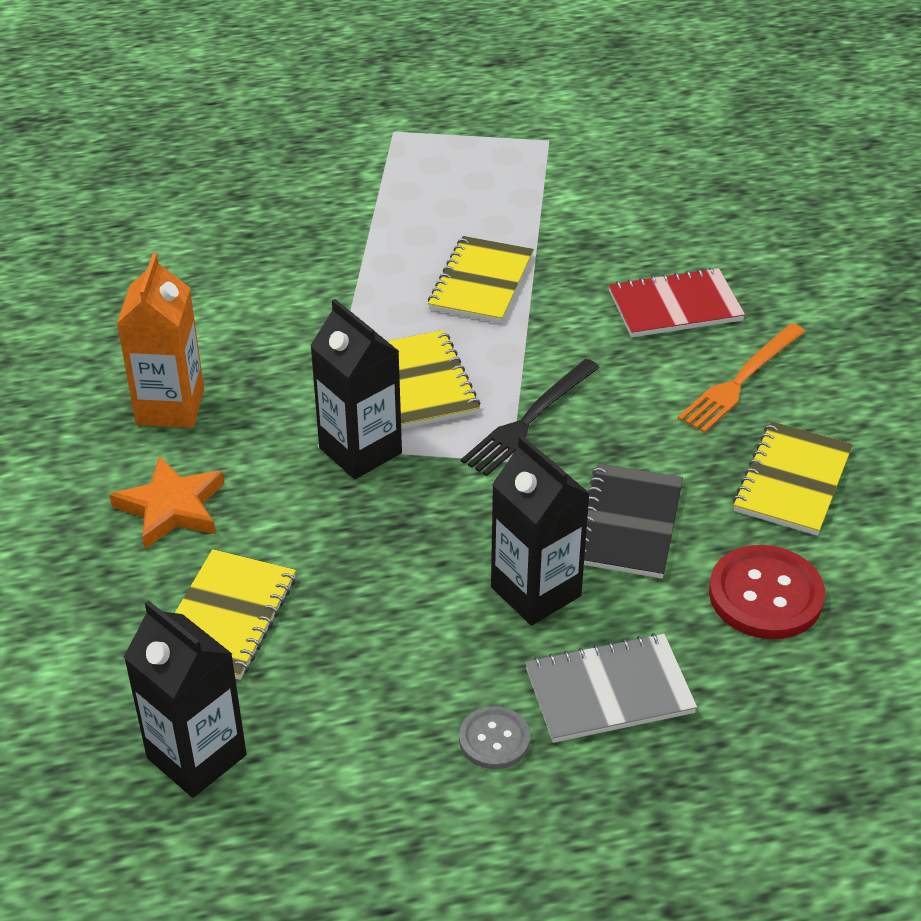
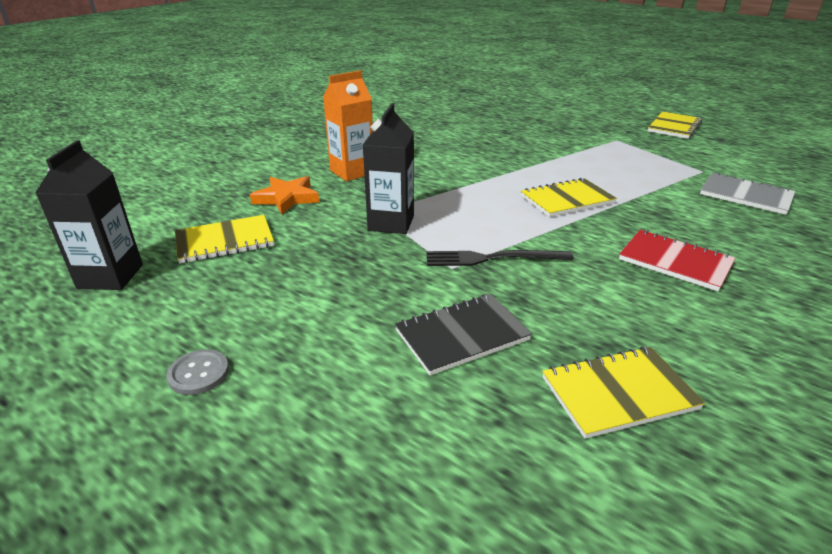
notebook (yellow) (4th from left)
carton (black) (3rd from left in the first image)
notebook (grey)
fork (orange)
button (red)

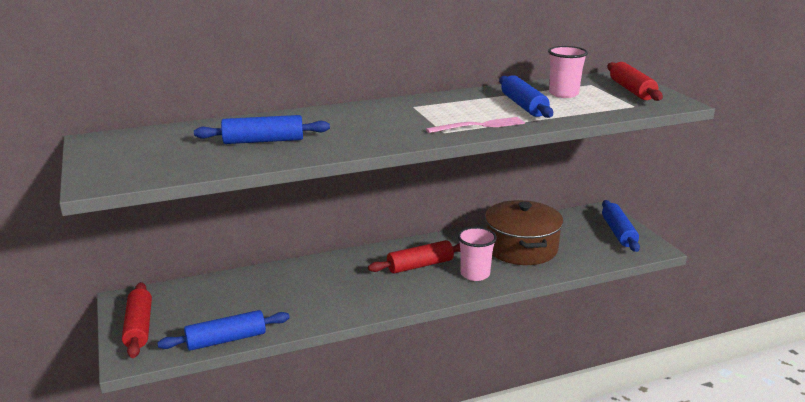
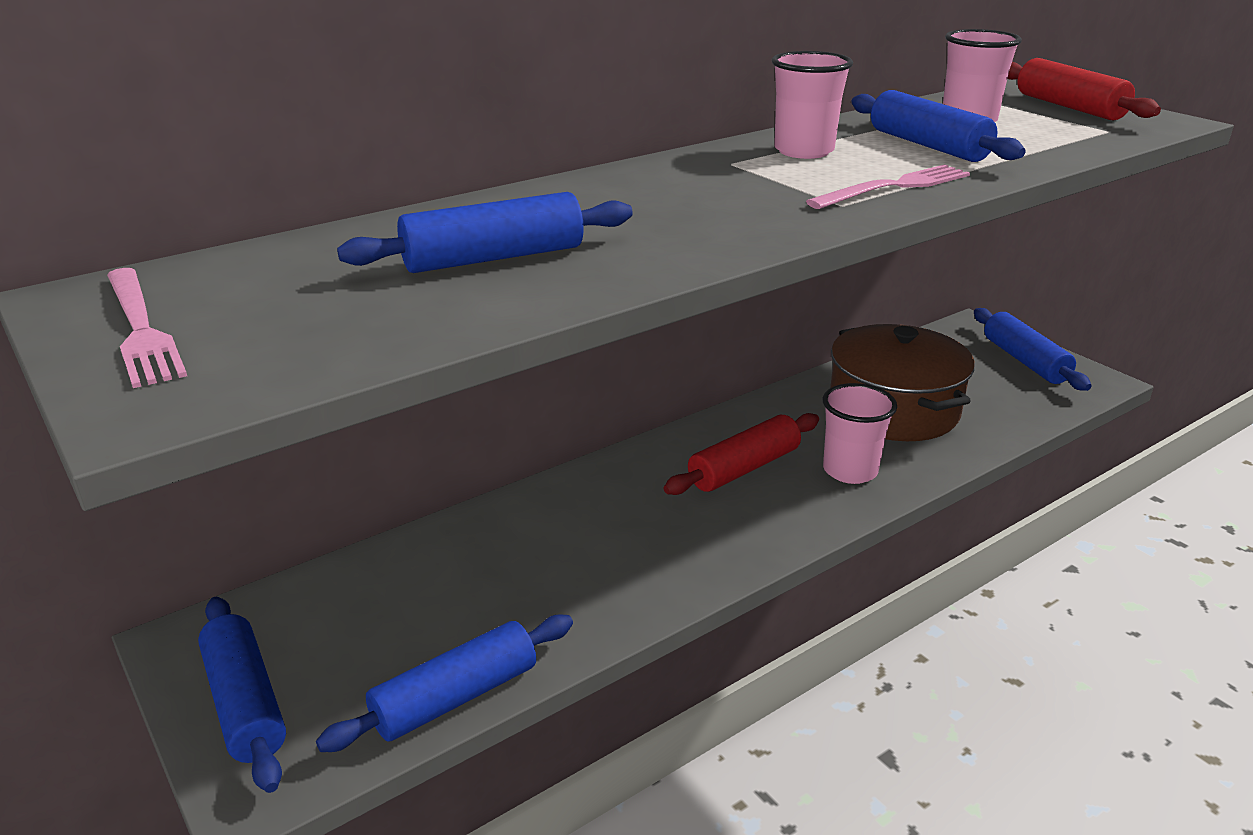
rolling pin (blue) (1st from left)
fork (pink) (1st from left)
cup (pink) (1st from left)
---
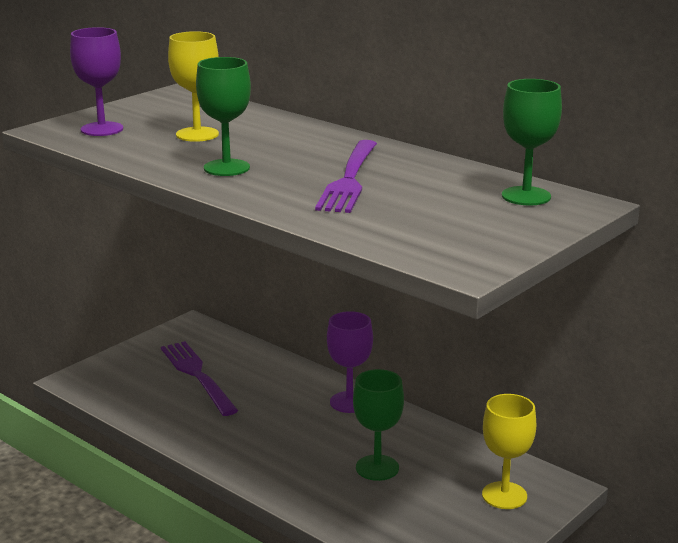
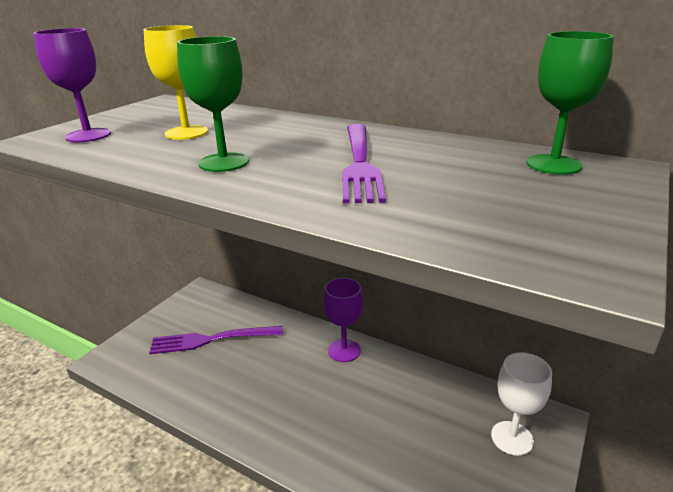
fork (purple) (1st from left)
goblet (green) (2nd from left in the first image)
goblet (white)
...
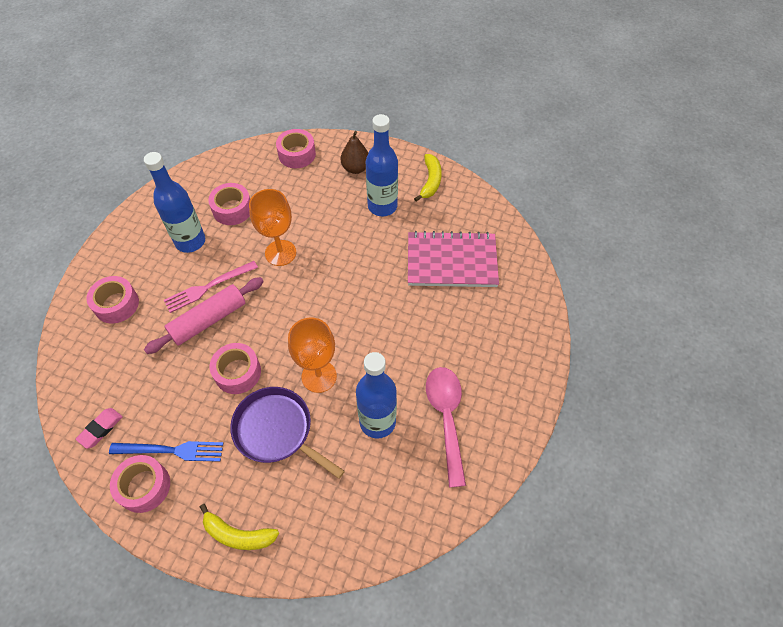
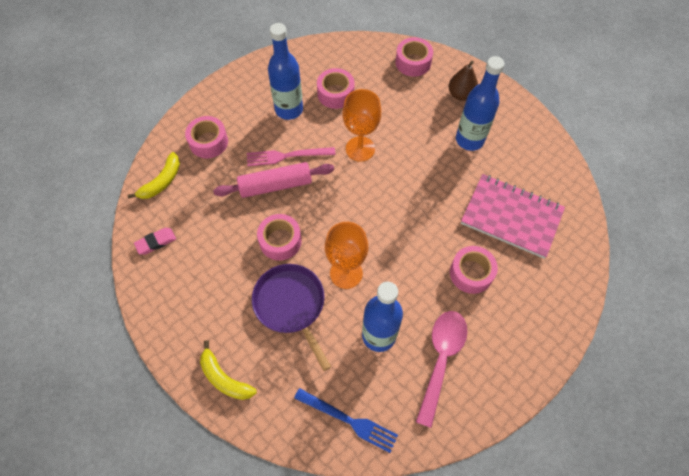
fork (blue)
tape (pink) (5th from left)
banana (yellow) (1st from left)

Task goal: Among the records, find each line where the word "notebook" occurs, and copy it.

Output below:
notebook (yellow) (4th from left)
notebook (grey)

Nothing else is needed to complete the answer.